• [TASK]
Repeat the data exactly. Pictures are not part of the copy.

• [COLLECTED DATA]
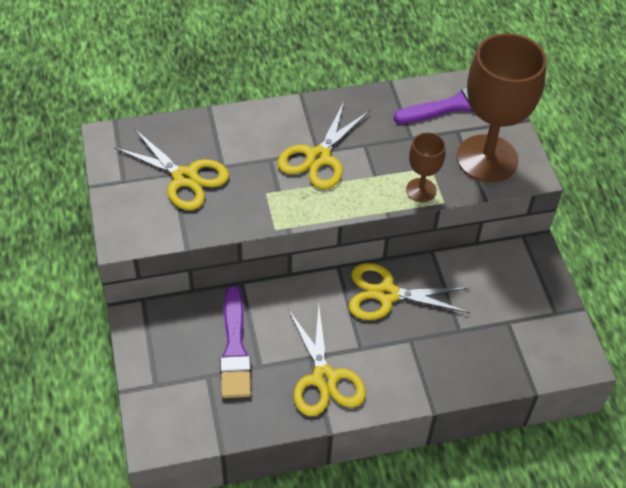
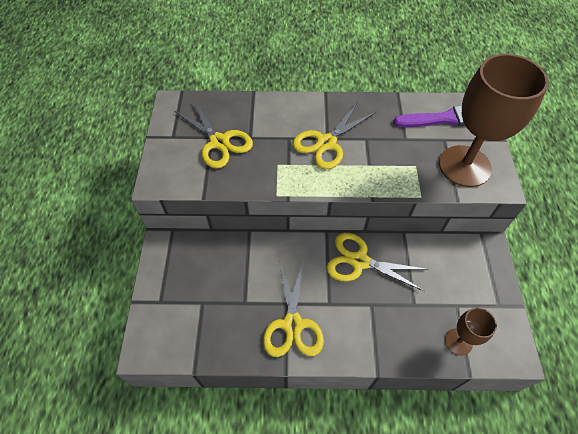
camera: 15 degrees right, 5 degrees up
(235, 348) = (229, 283): purple brush -> none
(421, 190) = (404, 183): brown goblet -> brown goblet (458, 341)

• [REPLY TO THE EXERCISE]
camera: 15 degrees right, 5 degrees up
(235, 348) = (229, 283): purple brush -> none
(421, 190) = (404, 183): brown goblet -> brown goblet (458, 341)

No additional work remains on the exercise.